**** Input data ****

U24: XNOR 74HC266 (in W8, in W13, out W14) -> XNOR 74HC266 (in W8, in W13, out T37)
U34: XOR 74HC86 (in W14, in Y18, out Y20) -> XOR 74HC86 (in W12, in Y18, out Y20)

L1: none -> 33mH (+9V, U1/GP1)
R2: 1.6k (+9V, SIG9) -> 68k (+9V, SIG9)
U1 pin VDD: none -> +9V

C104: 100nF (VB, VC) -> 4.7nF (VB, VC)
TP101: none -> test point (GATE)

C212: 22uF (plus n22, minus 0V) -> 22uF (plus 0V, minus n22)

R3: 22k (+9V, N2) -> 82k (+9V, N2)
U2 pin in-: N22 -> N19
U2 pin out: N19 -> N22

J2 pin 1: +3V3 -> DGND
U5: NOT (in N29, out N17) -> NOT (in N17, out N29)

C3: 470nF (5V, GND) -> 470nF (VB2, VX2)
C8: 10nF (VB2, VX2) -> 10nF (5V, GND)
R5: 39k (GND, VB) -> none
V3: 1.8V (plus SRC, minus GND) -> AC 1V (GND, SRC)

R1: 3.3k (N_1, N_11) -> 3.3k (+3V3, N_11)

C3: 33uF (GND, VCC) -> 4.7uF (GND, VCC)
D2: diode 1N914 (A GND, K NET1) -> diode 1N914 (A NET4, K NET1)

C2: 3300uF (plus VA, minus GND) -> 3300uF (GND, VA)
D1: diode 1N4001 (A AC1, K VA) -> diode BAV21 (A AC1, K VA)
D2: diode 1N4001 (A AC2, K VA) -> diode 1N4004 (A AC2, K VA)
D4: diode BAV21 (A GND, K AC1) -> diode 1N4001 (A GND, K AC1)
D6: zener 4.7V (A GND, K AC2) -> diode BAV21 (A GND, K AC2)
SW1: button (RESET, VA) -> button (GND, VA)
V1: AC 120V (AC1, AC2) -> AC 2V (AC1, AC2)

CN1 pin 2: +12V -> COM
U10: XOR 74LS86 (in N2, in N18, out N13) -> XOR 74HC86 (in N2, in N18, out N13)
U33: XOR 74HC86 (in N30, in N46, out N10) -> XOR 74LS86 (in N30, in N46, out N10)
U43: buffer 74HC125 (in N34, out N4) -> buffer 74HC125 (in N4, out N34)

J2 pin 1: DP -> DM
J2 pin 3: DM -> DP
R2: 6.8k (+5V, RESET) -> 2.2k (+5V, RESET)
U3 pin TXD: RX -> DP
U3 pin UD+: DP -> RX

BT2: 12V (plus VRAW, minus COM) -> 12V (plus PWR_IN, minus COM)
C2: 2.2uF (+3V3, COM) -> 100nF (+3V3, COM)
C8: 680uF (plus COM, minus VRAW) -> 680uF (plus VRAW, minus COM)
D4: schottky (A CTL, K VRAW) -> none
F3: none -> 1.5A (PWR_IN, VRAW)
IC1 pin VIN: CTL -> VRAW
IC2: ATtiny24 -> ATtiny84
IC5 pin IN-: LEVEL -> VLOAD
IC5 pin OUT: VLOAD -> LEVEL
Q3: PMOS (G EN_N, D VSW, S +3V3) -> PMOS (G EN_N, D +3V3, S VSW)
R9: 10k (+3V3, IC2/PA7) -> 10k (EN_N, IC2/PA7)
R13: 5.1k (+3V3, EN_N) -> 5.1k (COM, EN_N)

****

After the last line, print all the entries once again, unchanged.

■ **Solution to this problem**
U24: XNOR 74HC266 (in W8, in W13, out W14) -> XNOR 74HC266 (in W8, in W13, out T37)
U34: XOR 74HC86 (in W14, in Y18, out Y20) -> XOR 74HC86 (in W12, in Y18, out Y20)

L1: none -> 33mH (+9V, U1/GP1)
R2: 1.6k (+9V, SIG9) -> 68k (+9V, SIG9)
U1 pin VDD: none -> +9V

C104: 100nF (VB, VC) -> 4.7nF (VB, VC)
TP101: none -> test point (GATE)

C212: 22uF (plus n22, minus 0V) -> 22uF (plus 0V, minus n22)

R3: 22k (+9V, N2) -> 82k (+9V, N2)
U2 pin in-: N22 -> N19
U2 pin out: N19 -> N22

J2 pin 1: +3V3 -> DGND
U5: NOT (in N29, out N17) -> NOT (in N17, out N29)

C3: 470nF (5V, GND) -> 470nF (VB2, VX2)
C8: 10nF (VB2, VX2) -> 10nF (5V, GND)
R5: 39k (GND, VB) -> none
V3: 1.8V (plus SRC, minus GND) -> AC 1V (GND, SRC)

R1: 3.3k (N_1, N_11) -> 3.3k (+3V3, N_11)

C3: 33uF (GND, VCC) -> 4.7uF (GND, VCC)
D2: diode 1N914 (A GND, K NET1) -> diode 1N914 (A NET4, K NET1)

C2: 3300uF (plus VA, minus GND) -> 3300uF (GND, VA)
D1: diode 1N4001 (A AC1, K VA) -> diode BAV21 (A AC1, K VA)
D2: diode 1N4001 (A AC2, K VA) -> diode 1N4004 (A AC2, K VA)
D4: diode BAV21 (A GND, K AC1) -> diode 1N4001 (A GND, K AC1)
D6: zener 4.7V (A GND, K AC2) -> diode BAV21 (A GND, K AC2)
SW1: button (RESET, VA) -> button (GND, VA)
V1: AC 120V (AC1, AC2) -> AC 2V (AC1, AC2)

CN1 pin 2: +12V -> COM
U10: XOR 74LS86 (in N2, in N18, out N13) -> XOR 74HC86 (in N2, in N18, out N13)
U33: XOR 74HC86 (in N30, in N46, out N10) -> XOR 74LS86 (in N30, in N46, out N10)
U43: buffer 74HC125 (in N34, out N4) -> buffer 74HC125 (in N4, out N34)

J2 pin 1: DP -> DM
J2 pin 3: DM -> DP
R2: 6.8k (+5V, RESET) -> 2.2k (+5V, RESET)
U3 pin TXD: RX -> DP
U3 pin UD+: DP -> RX

BT2: 12V (plus VRAW, minus COM) -> 12V (plus PWR_IN, minus COM)
C2: 2.2uF (+3V3, COM) -> 100nF (+3V3, COM)
C8: 680uF (plus COM, minus VRAW) -> 680uF (plus VRAW, minus COM)
D4: schottky (A CTL, K VRAW) -> none
F3: none -> 1.5A (PWR_IN, VRAW)
IC1 pin VIN: CTL -> VRAW
IC2: ATtiny24 -> ATtiny84
IC5 pin IN-: LEVEL -> VLOAD
IC5 pin OUT: VLOAD -> LEVEL
Q3: PMOS (G EN_N, D VSW, S +3V3) -> PMOS (G EN_N, D +3V3, S VSW)
R9: 10k (+3V3, IC2/PA7) -> 10k (EN_N, IC2/PA7)
R13: 5.1k (+3V3, EN_N) -> 5.1k (COM, EN_N)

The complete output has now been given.